Data records:
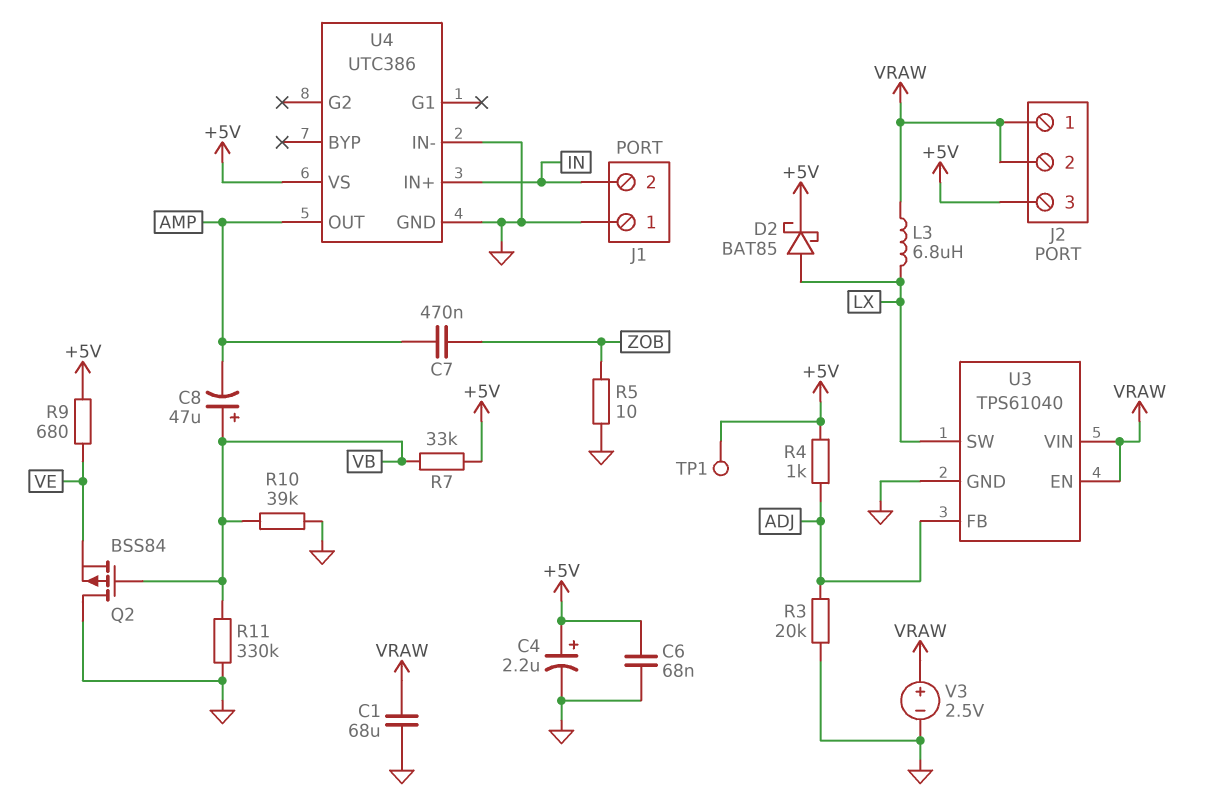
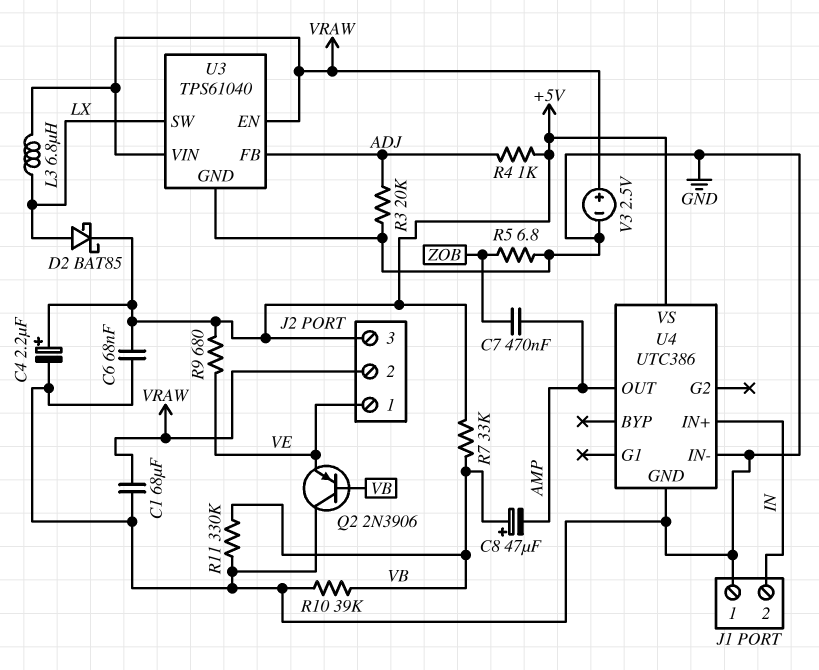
J2 pin 1: VRAW -> VE
Q2: PMOS BSS84 (G VB, D GND, S VE) -> PNP 2N3906 (B VB, C GND, E VE)
R5: 10 (GND, ZOB) -> 6.8 (GND, ZOB)
TP1: test point (+5V) -> none

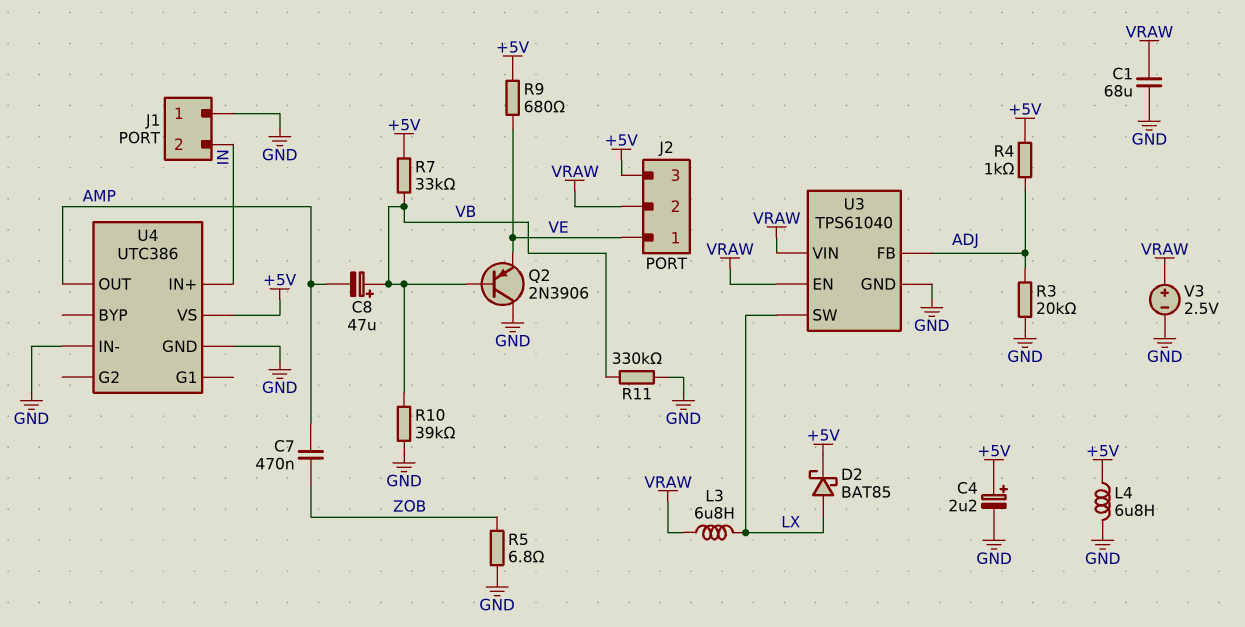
C6: 68nF (+5V, GND) -> none
L4: none -> 6.8uH (+5V, GND)

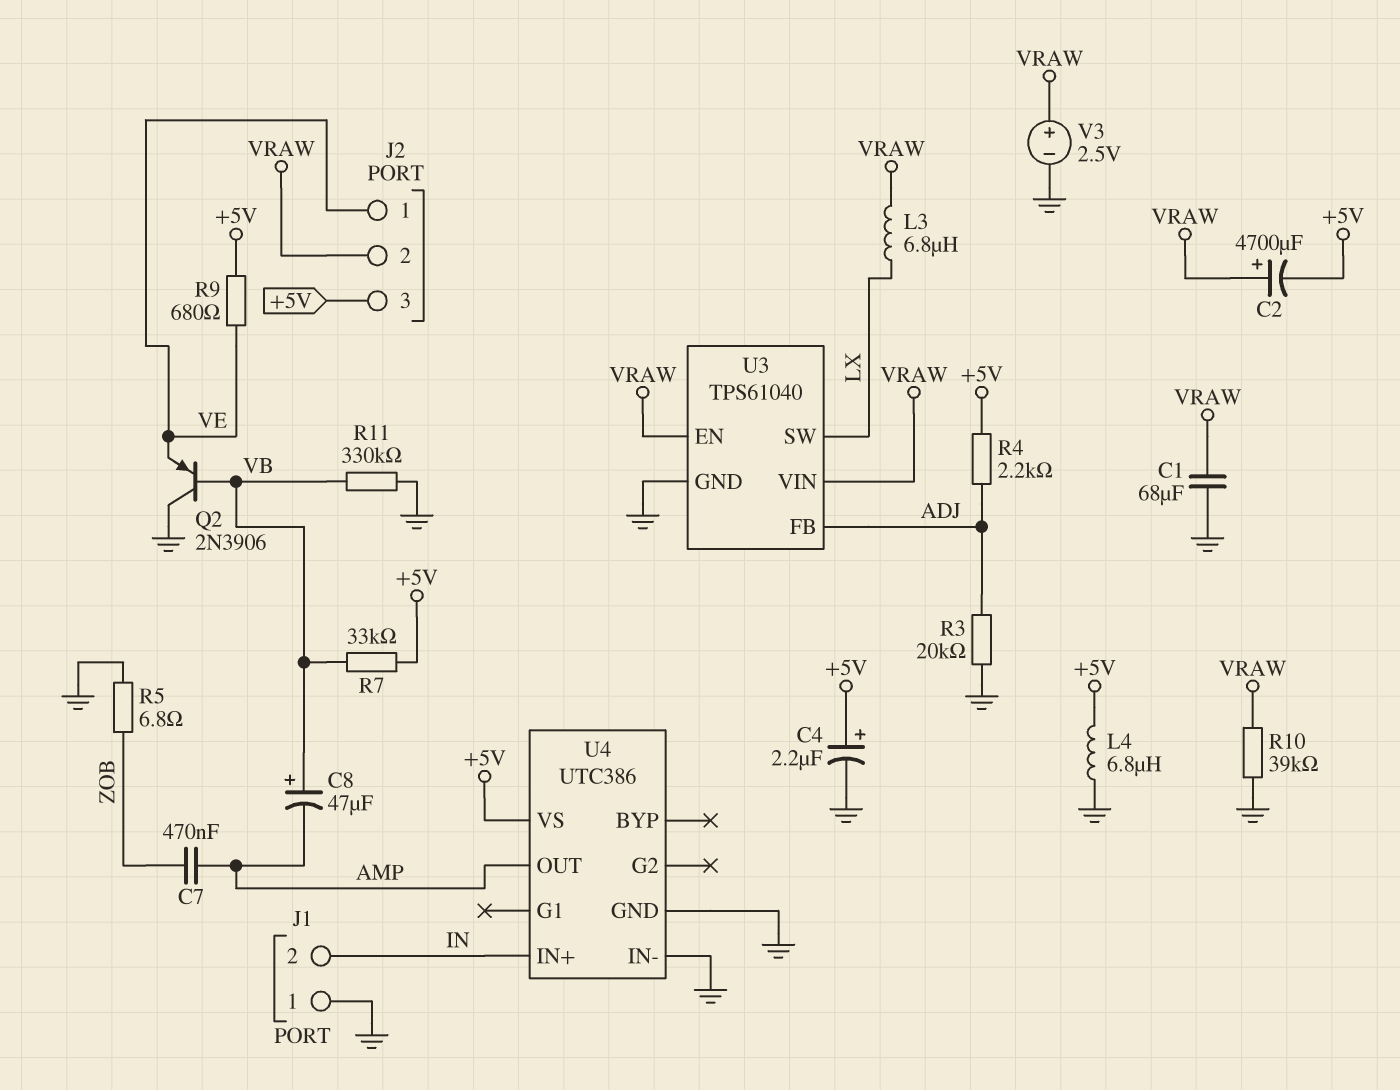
C2: none -> 4700uF (plus VRAW, minus +5V)
D2: schottky BAT85 (A LX, K +5V) -> none
R4: 1k (+5V, ADJ) -> 2.2k (+5V, ADJ)
R10: 39k (GND, VB) -> 39k (GND, VRAW)

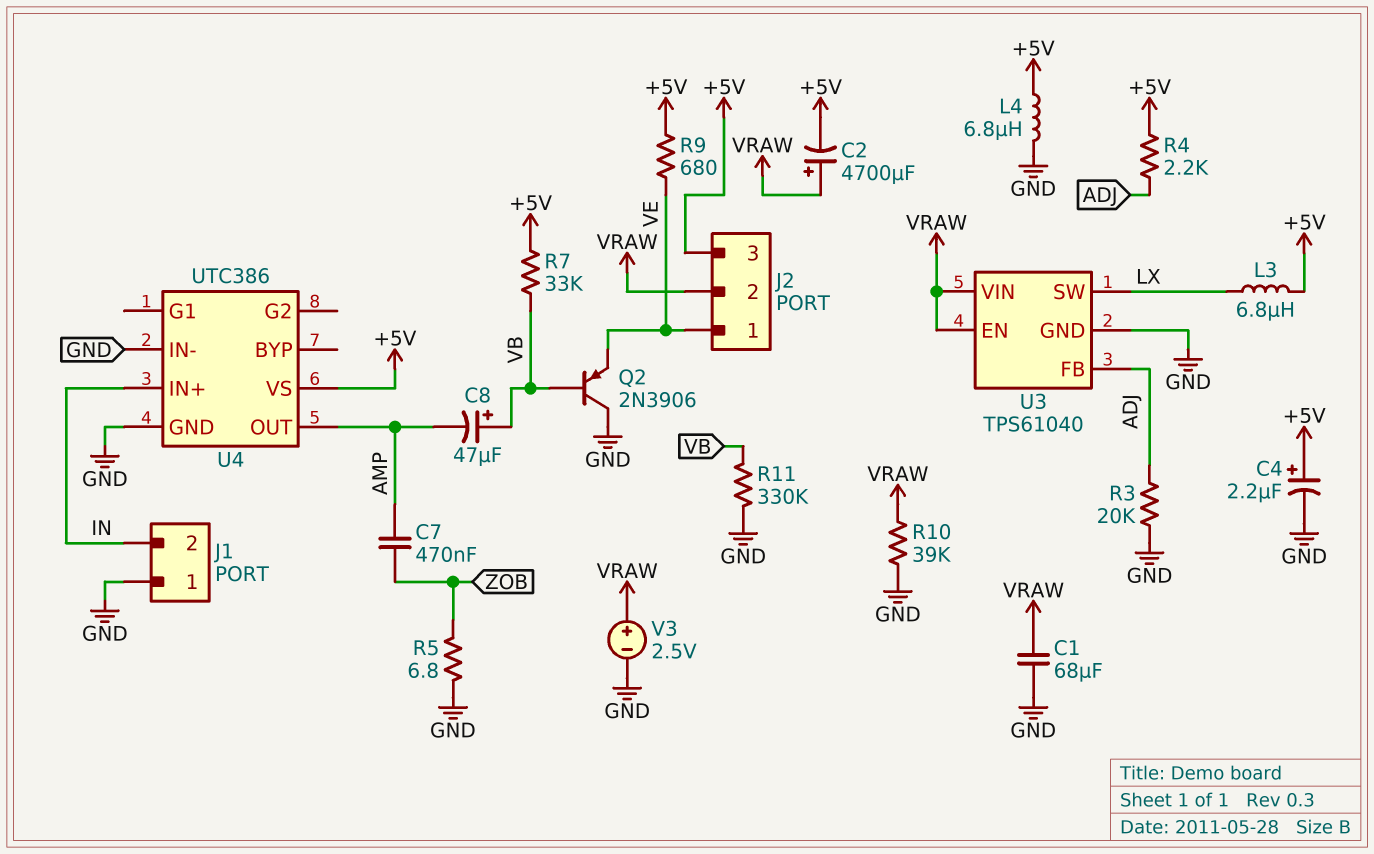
L3: 6.8uH (LX, VRAW) -> 6.8uH (+5V, LX)

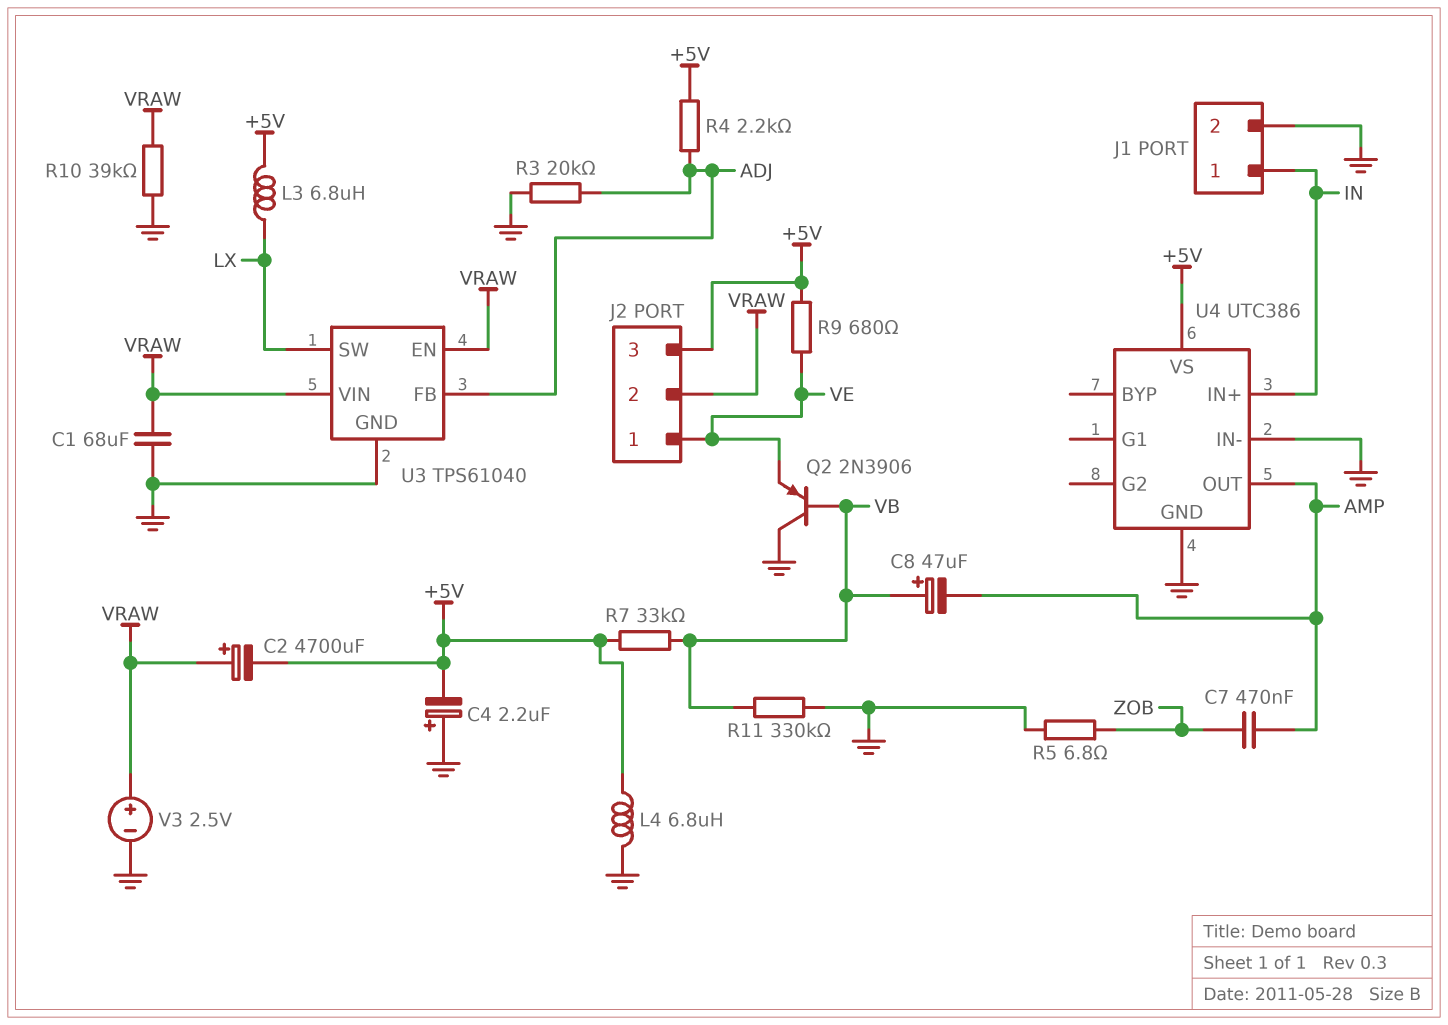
C4: 2.2uF (plus +5V, minus GND) -> 2.2uF (plus GND, minus +5V)
J1 pin 1: GND -> IN
J1 pin 2: IN -> GND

## PROBLEM TO SOLVE
Each record above needs to be retyped exactly, without any pictures.

## TASK RESULT
J2 pin 1: VRAW -> VE
Q2: PMOS BSS84 (G VB, D GND, S VE) -> PNP 2N3906 (B VB, C GND, E VE)
R5: 10 (GND, ZOB) -> 6.8 (GND, ZOB)
TP1: test point (+5V) -> none

C6: 68nF (+5V, GND) -> none
L4: none -> 6.8uH (+5V, GND)

C2: none -> 4700uF (plus VRAW, minus +5V)
D2: schottky BAT85 (A LX, K +5V) -> none
R4: 1k (+5V, ADJ) -> 2.2k (+5V, ADJ)
R10: 39k (GND, VB) -> 39k (GND, VRAW)

L3: 6.8uH (LX, VRAW) -> 6.8uH (+5V, LX)

C4: 2.2uF (plus +5V, minus GND) -> 2.2uF (plus GND, minus +5V)
J1 pin 1: GND -> IN
J1 pin 2: IN -> GND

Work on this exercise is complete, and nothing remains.